[[ Provided entries, beginning ]]

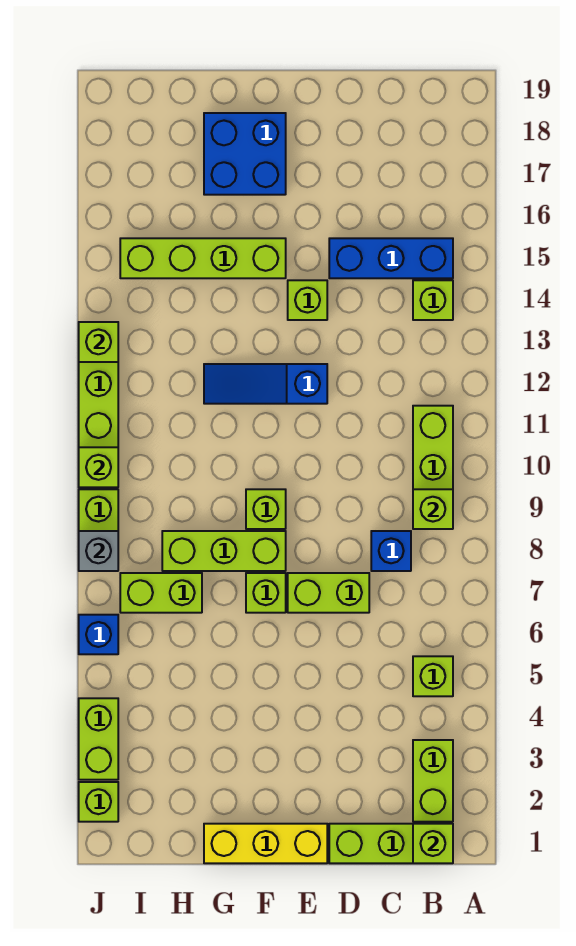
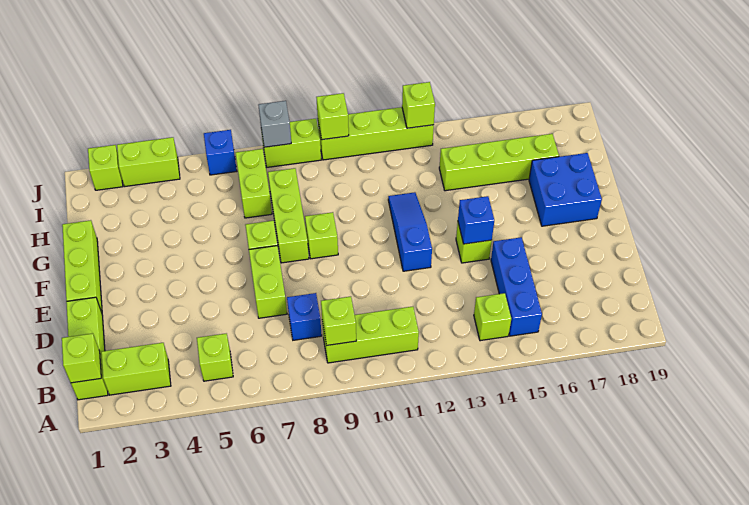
yellow brick E1:G1 level 1 -> lime brick E1:G1 level 1
none -> blue brick E14 level 2
lime brick F15:I15 level 1 -> lime brick H14:H17 level 1

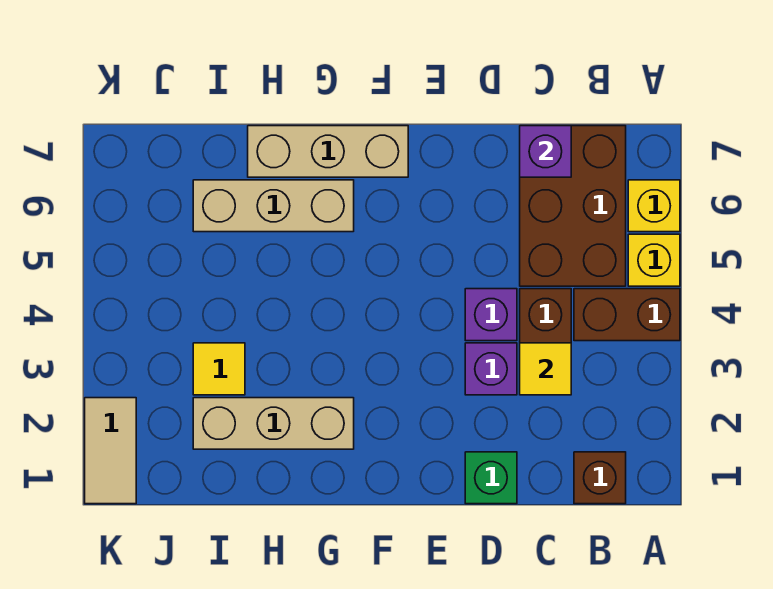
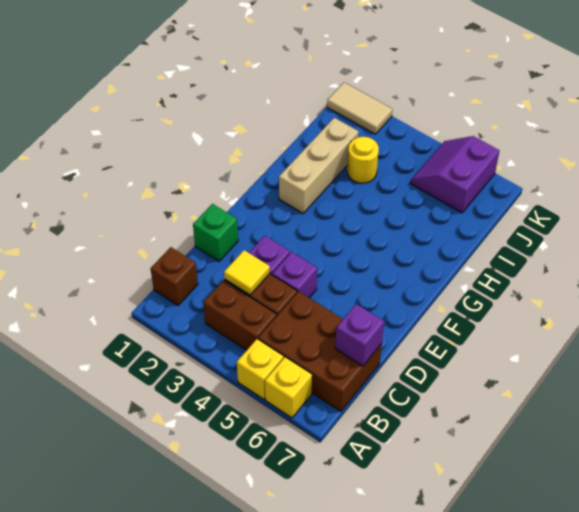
brown brick A4:B4 level 1 -> brown brick B3:B4 level 1
tan brick F7:H7 level 1 -> none
tan brick G6:I6 level 1 -> none
yellow tile I3 level 1 -> yellow round brick I3 level 1
none -> purple slope J5:K6 level 1 top 6

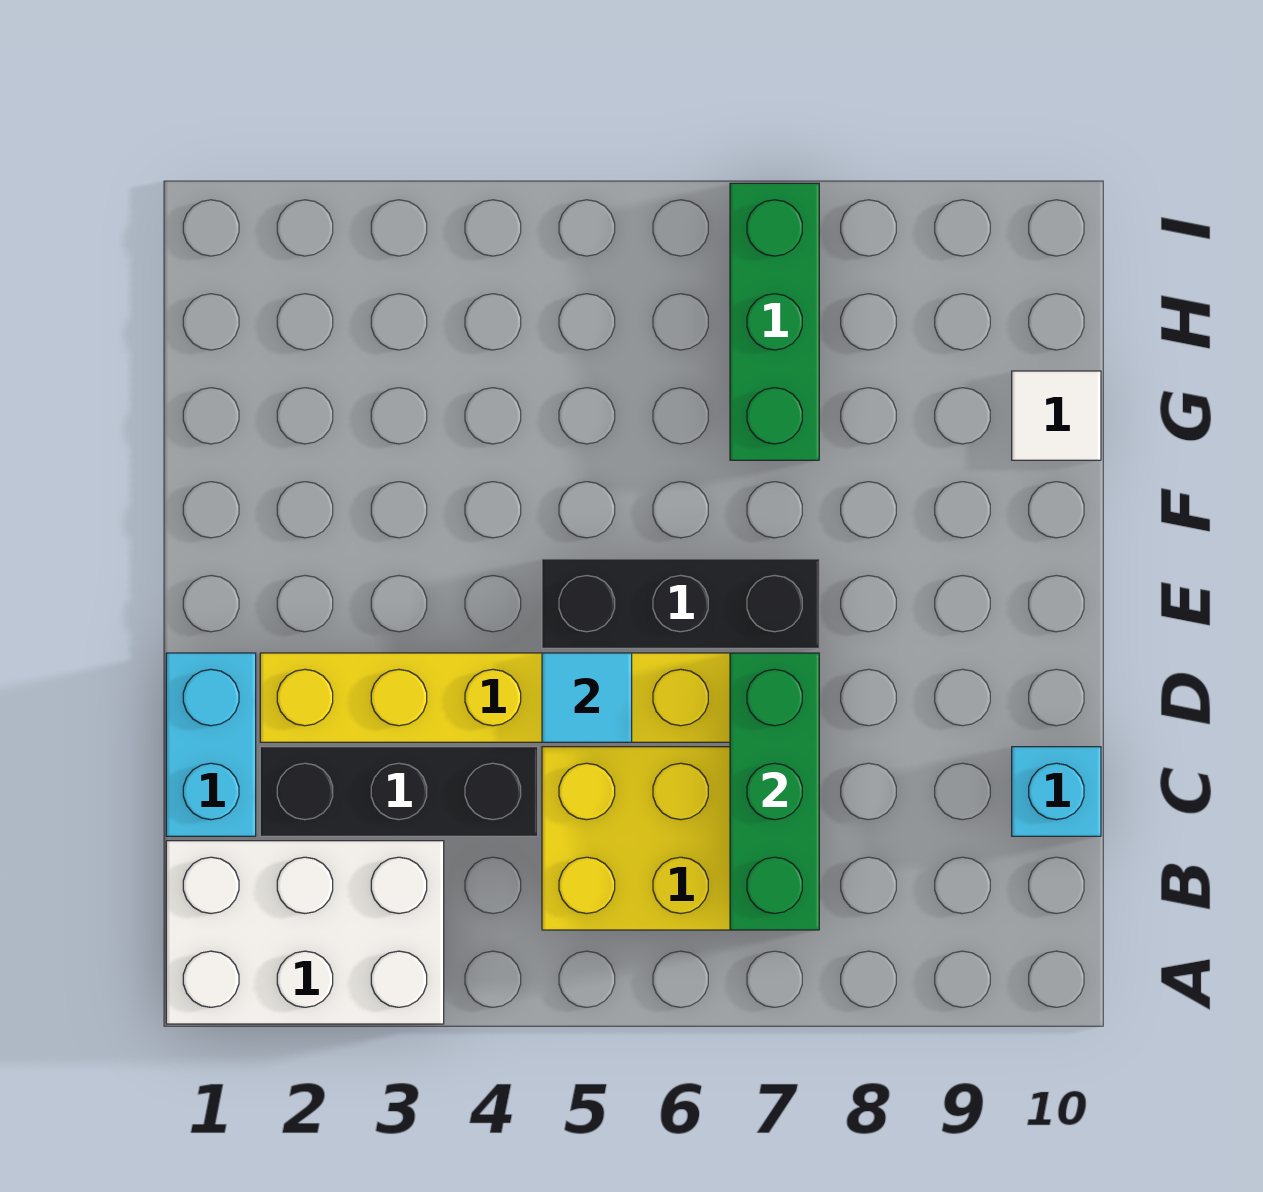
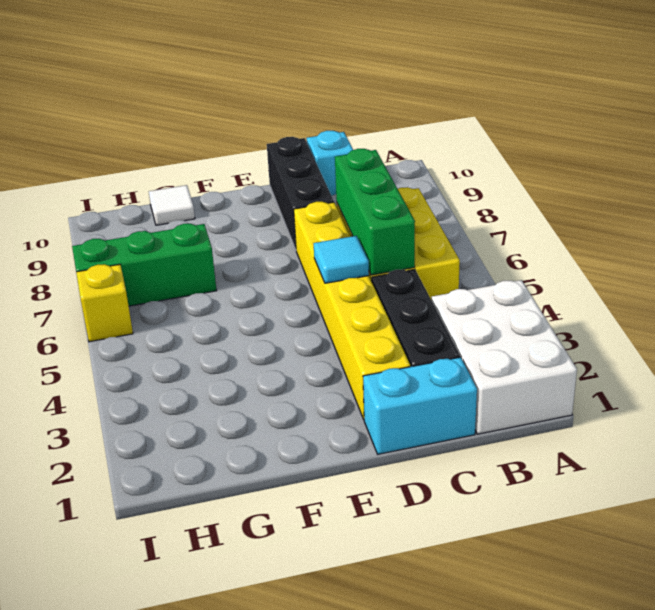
green brick B7:D7 level 2 -> green brick C5:C7 level 2
black brick E5:E7 level 1 -> black brick D8:D10 level 1
none -> yellow brick I6 level 1

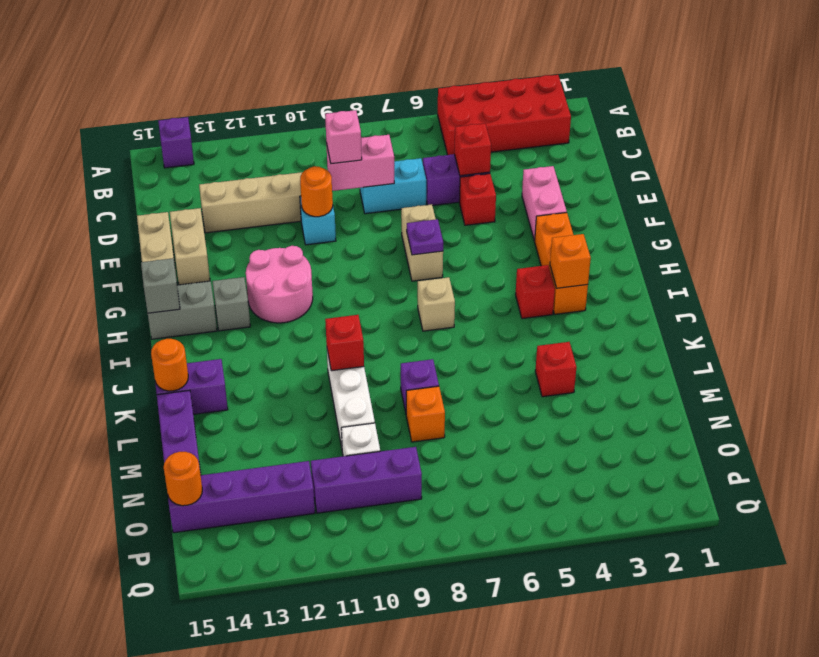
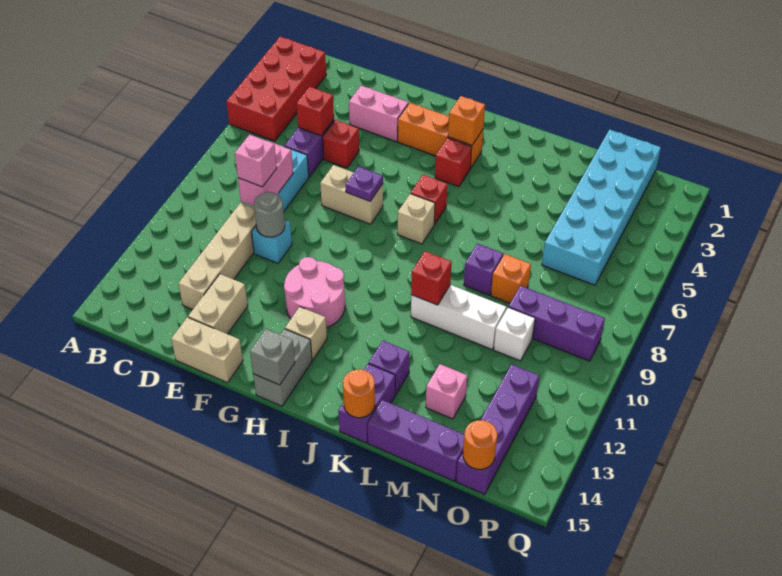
purple brick A14 level 1 -> purple brick K13 level 1
orange round brick E10 level 2 -> grey round brick E10 level 2
tan brick E14:F14 level 1 -> tan brick E13:E14 level 1
grey brick H13 level 1 -> tan brick H13 level 1
red brick L4 level 1 -> red brick I6 level 1
none -> pink brick M13 level 1
none -> cyan brick N1:O6 level 1
purple brick O9:O11 level 1 -> purple brick N9:P9 level 1

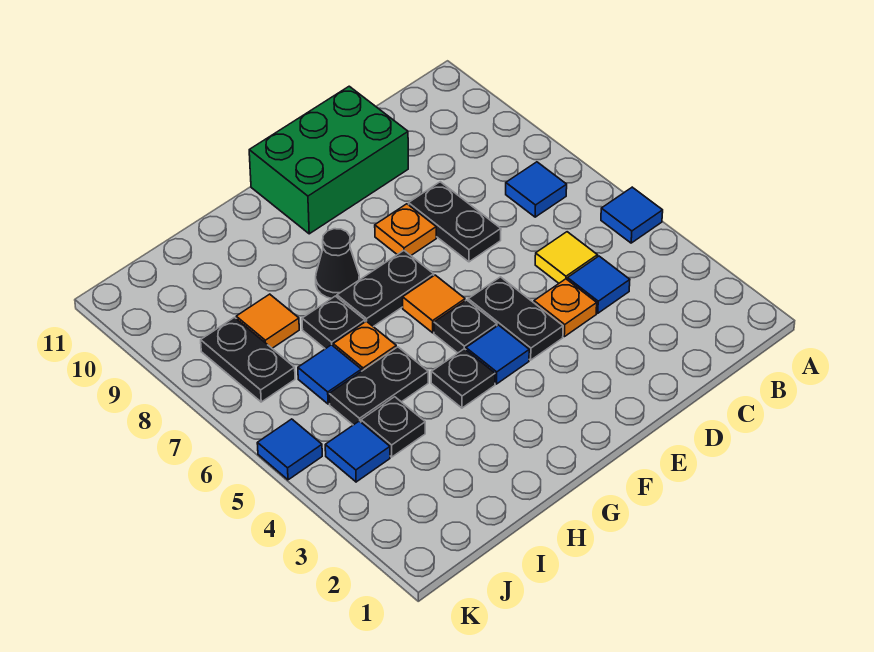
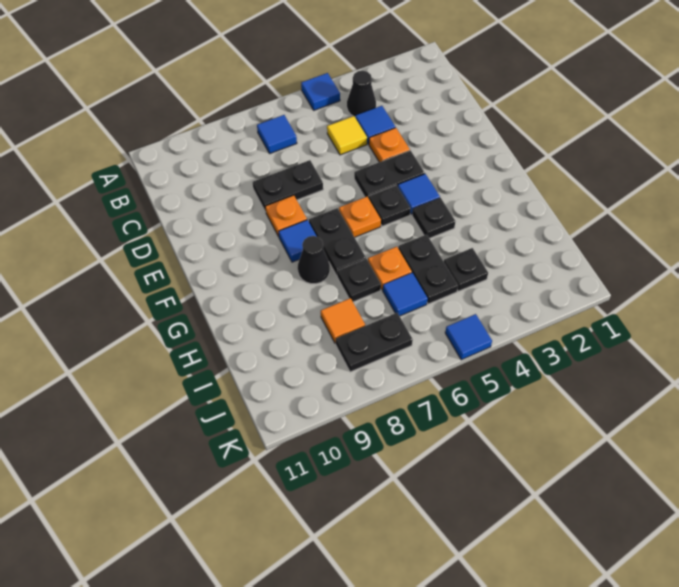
none -> black cone B4 level 1
green brick D10:F11 level 1 -> none
orange tile F6 level 1 -> orange plate F6 level 1
blue tile J4 level 1 -> blue tile F8 level 1

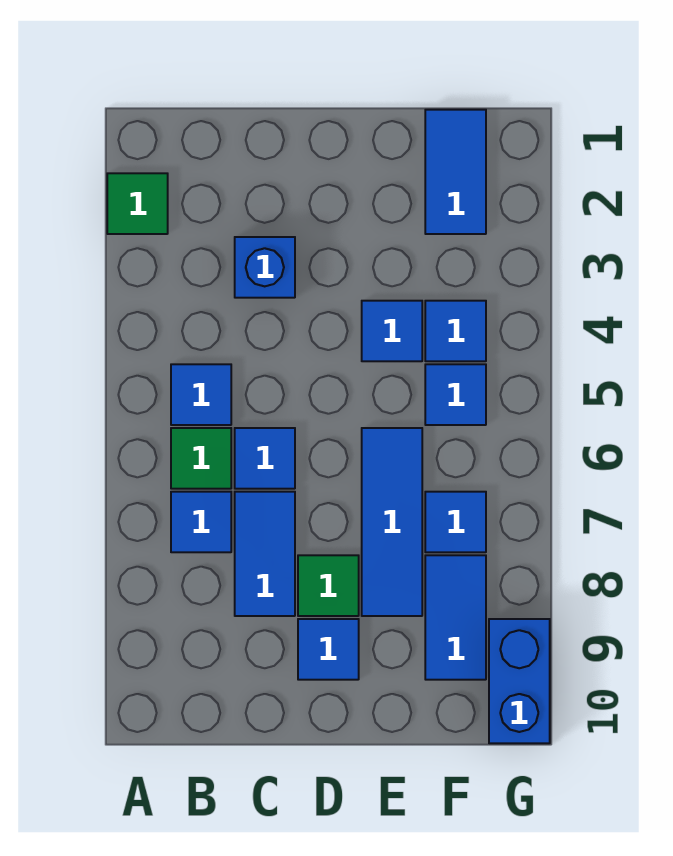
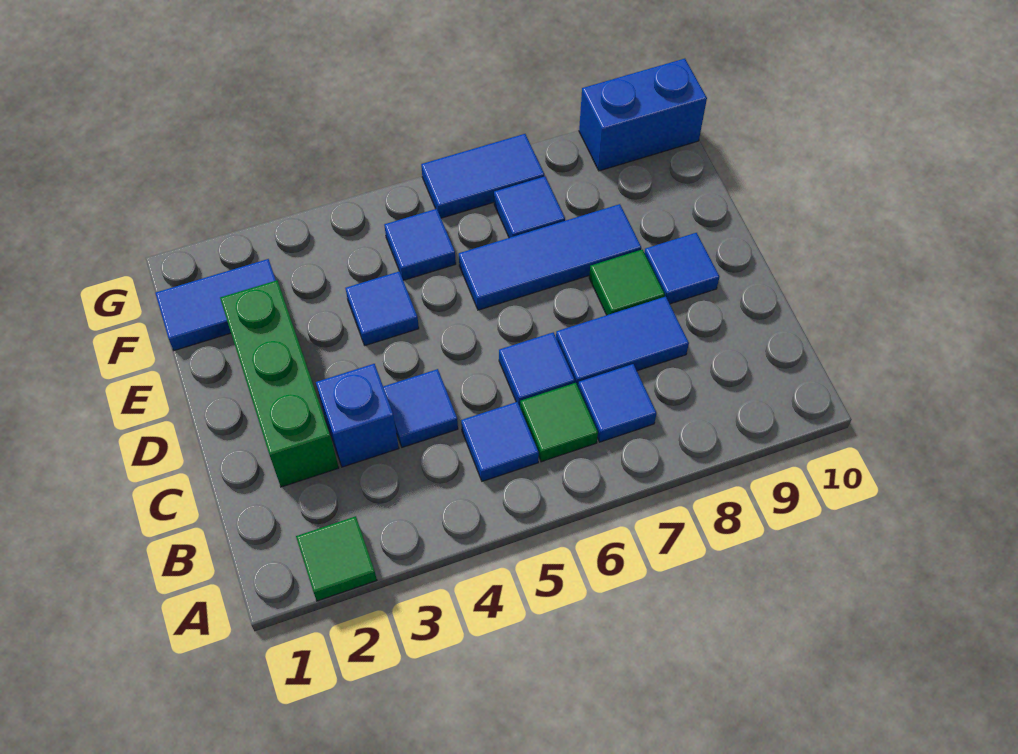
none -> green brick C2:E2 level 1
blue tile F4 level 1 -> blue tile C4 level 1
blue tile F8:F9 level 1 -> blue tile G6:G7 level 1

[[ Provided entries, end ]]

In the entries above, find the line containing "tan brick E14:F14" and the line containing "blue tile J4 level 1 -> blue tile F8 level 1"; give again exactly those two lines and every line between them, minus the pictures.

tan brick E14:F14 level 1 -> tan brick E13:E14 level 1
grey brick H13 level 1 -> tan brick H13 level 1
red brick L4 level 1 -> red brick I6 level 1
none -> pink brick M13 level 1
none -> cyan brick N1:O6 level 1
purple brick O9:O11 level 1 -> purple brick N9:P9 level 1

none -> black cone B4 level 1
green brick D10:F11 level 1 -> none
orange tile F6 level 1 -> orange plate F6 level 1
blue tile J4 level 1 -> blue tile F8 level 1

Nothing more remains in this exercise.